**Exercise details**
Could each entry be returned exactly as it appears?

**Provided data**
════════

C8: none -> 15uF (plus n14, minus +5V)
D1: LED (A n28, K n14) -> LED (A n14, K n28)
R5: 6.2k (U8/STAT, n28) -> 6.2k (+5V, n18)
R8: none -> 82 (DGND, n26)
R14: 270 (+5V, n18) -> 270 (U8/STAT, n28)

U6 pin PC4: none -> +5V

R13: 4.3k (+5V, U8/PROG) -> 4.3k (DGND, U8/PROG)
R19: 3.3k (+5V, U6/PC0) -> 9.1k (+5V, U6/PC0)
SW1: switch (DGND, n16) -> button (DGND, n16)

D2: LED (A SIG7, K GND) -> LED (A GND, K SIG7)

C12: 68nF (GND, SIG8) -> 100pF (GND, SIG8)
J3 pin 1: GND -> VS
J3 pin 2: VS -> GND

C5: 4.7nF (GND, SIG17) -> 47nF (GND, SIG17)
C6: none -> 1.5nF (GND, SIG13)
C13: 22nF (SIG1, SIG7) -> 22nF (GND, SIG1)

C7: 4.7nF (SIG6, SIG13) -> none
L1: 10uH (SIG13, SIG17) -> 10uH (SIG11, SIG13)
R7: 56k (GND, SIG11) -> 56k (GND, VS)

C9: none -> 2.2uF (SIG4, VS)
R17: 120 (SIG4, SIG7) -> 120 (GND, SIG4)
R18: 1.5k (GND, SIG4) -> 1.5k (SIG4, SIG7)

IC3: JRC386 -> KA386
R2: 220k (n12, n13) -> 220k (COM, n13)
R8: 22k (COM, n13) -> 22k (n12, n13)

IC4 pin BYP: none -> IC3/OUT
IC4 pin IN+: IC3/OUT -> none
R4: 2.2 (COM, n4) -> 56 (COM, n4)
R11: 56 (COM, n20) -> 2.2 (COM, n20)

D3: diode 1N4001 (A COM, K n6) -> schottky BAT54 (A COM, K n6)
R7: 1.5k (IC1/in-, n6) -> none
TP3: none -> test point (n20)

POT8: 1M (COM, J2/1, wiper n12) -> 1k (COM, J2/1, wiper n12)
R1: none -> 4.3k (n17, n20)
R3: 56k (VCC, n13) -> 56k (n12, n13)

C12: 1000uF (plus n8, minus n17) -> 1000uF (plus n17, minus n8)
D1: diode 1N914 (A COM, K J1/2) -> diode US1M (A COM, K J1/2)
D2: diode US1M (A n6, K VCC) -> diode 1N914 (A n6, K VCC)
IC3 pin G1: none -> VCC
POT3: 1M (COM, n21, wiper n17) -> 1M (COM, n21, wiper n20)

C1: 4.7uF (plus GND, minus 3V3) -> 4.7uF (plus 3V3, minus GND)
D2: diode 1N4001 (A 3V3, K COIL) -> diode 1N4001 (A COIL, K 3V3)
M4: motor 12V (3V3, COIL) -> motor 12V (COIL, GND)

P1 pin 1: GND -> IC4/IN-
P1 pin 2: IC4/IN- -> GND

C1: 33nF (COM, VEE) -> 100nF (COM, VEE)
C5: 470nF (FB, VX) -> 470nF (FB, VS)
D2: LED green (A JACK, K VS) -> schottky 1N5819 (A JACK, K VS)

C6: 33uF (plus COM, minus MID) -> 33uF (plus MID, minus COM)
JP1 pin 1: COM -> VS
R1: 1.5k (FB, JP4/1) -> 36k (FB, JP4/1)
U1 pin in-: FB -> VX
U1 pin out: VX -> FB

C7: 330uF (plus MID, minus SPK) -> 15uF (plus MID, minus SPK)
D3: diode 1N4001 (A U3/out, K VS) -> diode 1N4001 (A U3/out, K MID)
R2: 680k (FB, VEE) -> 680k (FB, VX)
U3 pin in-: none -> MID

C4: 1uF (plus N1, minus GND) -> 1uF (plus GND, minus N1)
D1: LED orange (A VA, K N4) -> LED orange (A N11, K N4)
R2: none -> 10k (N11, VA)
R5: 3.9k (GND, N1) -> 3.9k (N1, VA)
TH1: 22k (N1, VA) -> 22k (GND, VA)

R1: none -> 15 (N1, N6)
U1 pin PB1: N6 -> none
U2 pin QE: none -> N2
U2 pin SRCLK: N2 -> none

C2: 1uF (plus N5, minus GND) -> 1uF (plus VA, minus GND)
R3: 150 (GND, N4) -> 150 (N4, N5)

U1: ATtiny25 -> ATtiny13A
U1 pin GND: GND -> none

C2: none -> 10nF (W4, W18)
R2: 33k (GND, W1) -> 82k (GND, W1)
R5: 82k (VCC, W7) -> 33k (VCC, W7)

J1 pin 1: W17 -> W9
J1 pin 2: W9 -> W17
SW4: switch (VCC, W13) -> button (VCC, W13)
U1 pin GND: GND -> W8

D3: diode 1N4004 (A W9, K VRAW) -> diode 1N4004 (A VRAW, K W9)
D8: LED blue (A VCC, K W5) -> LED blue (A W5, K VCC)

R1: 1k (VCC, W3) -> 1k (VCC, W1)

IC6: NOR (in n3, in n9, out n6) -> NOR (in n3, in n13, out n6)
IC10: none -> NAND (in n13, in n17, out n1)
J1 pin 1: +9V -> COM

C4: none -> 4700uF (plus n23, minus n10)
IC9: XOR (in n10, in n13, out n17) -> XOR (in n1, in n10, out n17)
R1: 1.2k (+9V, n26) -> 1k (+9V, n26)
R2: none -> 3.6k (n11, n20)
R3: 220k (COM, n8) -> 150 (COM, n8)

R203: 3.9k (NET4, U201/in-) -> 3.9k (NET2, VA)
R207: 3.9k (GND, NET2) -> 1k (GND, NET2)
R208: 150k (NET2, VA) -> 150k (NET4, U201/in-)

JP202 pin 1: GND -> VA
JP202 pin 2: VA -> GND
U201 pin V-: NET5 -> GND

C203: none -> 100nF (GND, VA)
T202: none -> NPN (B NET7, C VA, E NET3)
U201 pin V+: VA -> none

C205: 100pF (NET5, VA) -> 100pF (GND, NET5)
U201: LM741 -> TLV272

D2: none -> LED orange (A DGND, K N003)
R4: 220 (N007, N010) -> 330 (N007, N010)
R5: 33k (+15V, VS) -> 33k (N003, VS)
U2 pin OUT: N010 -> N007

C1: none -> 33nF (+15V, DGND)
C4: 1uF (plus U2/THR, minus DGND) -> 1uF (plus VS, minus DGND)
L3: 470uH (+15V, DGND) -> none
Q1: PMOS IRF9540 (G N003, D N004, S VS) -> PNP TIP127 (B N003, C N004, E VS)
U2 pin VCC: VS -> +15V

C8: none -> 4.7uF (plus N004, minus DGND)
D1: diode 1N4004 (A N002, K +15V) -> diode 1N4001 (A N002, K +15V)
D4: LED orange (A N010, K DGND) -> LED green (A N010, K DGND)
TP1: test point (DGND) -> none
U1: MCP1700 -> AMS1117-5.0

════════

**Solution for this task**
C8: none -> 15uF (plus n14, minus +5V)
D1: LED (A n28, K n14) -> LED (A n14, K n28)
R5: 6.2k (U8/STAT, n28) -> 6.2k (+5V, n18)
R8: none -> 82 (DGND, n26)
R14: 270 (+5V, n18) -> 270 (U8/STAT, n28)

U6 pin PC4: none -> +5V

R13: 4.3k (+5V, U8/PROG) -> 4.3k (DGND, U8/PROG)
R19: 3.3k (+5V, U6/PC0) -> 9.1k (+5V, U6/PC0)
SW1: switch (DGND, n16) -> button (DGND, n16)

D2: LED (A SIG7, K GND) -> LED (A GND, K SIG7)

C12: 68nF (GND, SIG8) -> 100pF (GND, SIG8)
J3 pin 1: GND -> VS
J3 pin 2: VS -> GND

C5: 4.7nF (GND, SIG17) -> 47nF (GND, SIG17)
C6: none -> 1.5nF (GND, SIG13)
C13: 22nF (SIG1, SIG7) -> 22nF (GND, SIG1)

C7: 4.7nF (SIG6, SIG13) -> none
L1: 10uH (SIG13, SIG17) -> 10uH (SIG11, SIG13)
R7: 56k (GND, SIG11) -> 56k (GND, VS)

C9: none -> 2.2uF (SIG4, VS)
R17: 120 (SIG4, SIG7) -> 120 (GND, SIG4)
R18: 1.5k (GND, SIG4) -> 1.5k (SIG4, SIG7)

IC3: JRC386 -> KA386
R2: 220k (n12, n13) -> 220k (COM, n13)
R8: 22k (COM, n13) -> 22k (n12, n13)

IC4 pin BYP: none -> IC3/OUT
IC4 pin IN+: IC3/OUT -> none
R4: 2.2 (COM, n4) -> 56 (COM, n4)
R11: 56 (COM, n20) -> 2.2 (COM, n20)

D3: diode 1N4001 (A COM, K n6) -> schottky BAT54 (A COM, K n6)
R7: 1.5k (IC1/in-, n6) -> none
TP3: none -> test point (n20)

POT8: 1M (COM, J2/1, wiper n12) -> 1k (COM, J2/1, wiper n12)
R1: none -> 4.3k (n17, n20)
R3: 56k (VCC, n13) -> 56k (n12, n13)

C12: 1000uF (plus n8, minus n17) -> 1000uF (plus n17, minus n8)
D1: diode 1N914 (A COM, K J1/2) -> diode US1M (A COM, K J1/2)
D2: diode US1M (A n6, K VCC) -> diode 1N914 (A n6, K VCC)
IC3 pin G1: none -> VCC
POT3: 1M (COM, n21, wiper n17) -> 1M (COM, n21, wiper n20)

C1: 4.7uF (plus GND, minus 3V3) -> 4.7uF (plus 3V3, minus GND)
D2: diode 1N4001 (A 3V3, K COIL) -> diode 1N4001 (A COIL, K 3V3)
M4: motor 12V (3V3, COIL) -> motor 12V (COIL, GND)

P1 pin 1: GND -> IC4/IN-
P1 pin 2: IC4/IN- -> GND

C1: 33nF (COM, VEE) -> 100nF (COM, VEE)
C5: 470nF (FB, VX) -> 470nF (FB, VS)
D2: LED green (A JACK, K VS) -> schottky 1N5819 (A JACK, K VS)

C6: 33uF (plus COM, minus MID) -> 33uF (plus MID, minus COM)
JP1 pin 1: COM -> VS
R1: 1.5k (FB, JP4/1) -> 36k (FB, JP4/1)
U1 pin in-: FB -> VX
U1 pin out: VX -> FB

C7: 330uF (plus MID, minus SPK) -> 15uF (plus MID, minus SPK)
D3: diode 1N4001 (A U3/out, K VS) -> diode 1N4001 (A U3/out, K MID)
R2: 680k (FB, VEE) -> 680k (FB, VX)
U3 pin in-: none -> MID

C4: 1uF (plus N1, minus GND) -> 1uF (plus GND, minus N1)
D1: LED orange (A VA, K N4) -> LED orange (A N11, K N4)
R2: none -> 10k (N11, VA)
R5: 3.9k (GND, N1) -> 3.9k (N1, VA)
TH1: 22k (N1, VA) -> 22k (GND, VA)

R1: none -> 15 (N1, N6)
U1 pin PB1: N6 -> none
U2 pin QE: none -> N2
U2 pin SRCLK: N2 -> none

C2: 1uF (plus N5, minus GND) -> 1uF (plus VA, minus GND)
R3: 150 (GND, N4) -> 150 (N4, N5)

U1: ATtiny25 -> ATtiny13A
U1 pin GND: GND -> none

C2: none -> 10nF (W4, W18)
R2: 33k (GND, W1) -> 82k (GND, W1)
R5: 82k (VCC, W7) -> 33k (VCC, W7)

J1 pin 1: W17 -> W9
J1 pin 2: W9 -> W17
SW4: switch (VCC, W13) -> button (VCC, W13)
U1 pin GND: GND -> W8

D3: diode 1N4004 (A W9, K VRAW) -> diode 1N4004 (A VRAW, K W9)
D8: LED blue (A VCC, K W5) -> LED blue (A W5, K VCC)

R1: 1k (VCC, W3) -> 1k (VCC, W1)

IC6: NOR (in n3, in n9, out n6) -> NOR (in n3, in n13, out n6)
IC10: none -> NAND (in n13, in n17, out n1)
J1 pin 1: +9V -> COM

C4: none -> 4700uF (plus n23, minus n10)
IC9: XOR (in n10, in n13, out n17) -> XOR (in n1, in n10, out n17)
R1: 1.2k (+9V, n26) -> 1k (+9V, n26)
R2: none -> 3.6k (n11, n20)
R3: 220k (COM, n8) -> 150 (COM, n8)

R203: 3.9k (NET4, U201/in-) -> 3.9k (NET2, VA)
R207: 3.9k (GND, NET2) -> 1k (GND, NET2)
R208: 150k (NET2, VA) -> 150k (NET4, U201/in-)

JP202 pin 1: GND -> VA
JP202 pin 2: VA -> GND
U201 pin V-: NET5 -> GND

C203: none -> 100nF (GND, VA)
T202: none -> NPN (B NET7, C VA, E NET3)
U201 pin V+: VA -> none

C205: 100pF (NET5, VA) -> 100pF (GND, NET5)
U201: LM741 -> TLV272

D2: none -> LED orange (A DGND, K N003)
R4: 220 (N007, N010) -> 330 (N007, N010)
R5: 33k (+15V, VS) -> 33k (N003, VS)
U2 pin OUT: N010 -> N007

C1: none -> 33nF (+15V, DGND)
C4: 1uF (plus U2/THR, minus DGND) -> 1uF (plus VS, minus DGND)
L3: 470uH (+15V, DGND) -> none
Q1: PMOS IRF9540 (G N003, D N004, S VS) -> PNP TIP127 (B N003, C N004, E VS)
U2 pin VCC: VS -> +15V

C8: none -> 4.7uF (plus N004, minus DGND)
D1: diode 1N4004 (A N002, K +15V) -> diode 1N4001 (A N002, K +15V)
D4: LED orange (A N010, K DGND) -> LED green (A N010, K DGND)
TP1: test point (DGND) -> none
U1: MCP1700 -> AMS1117-5.0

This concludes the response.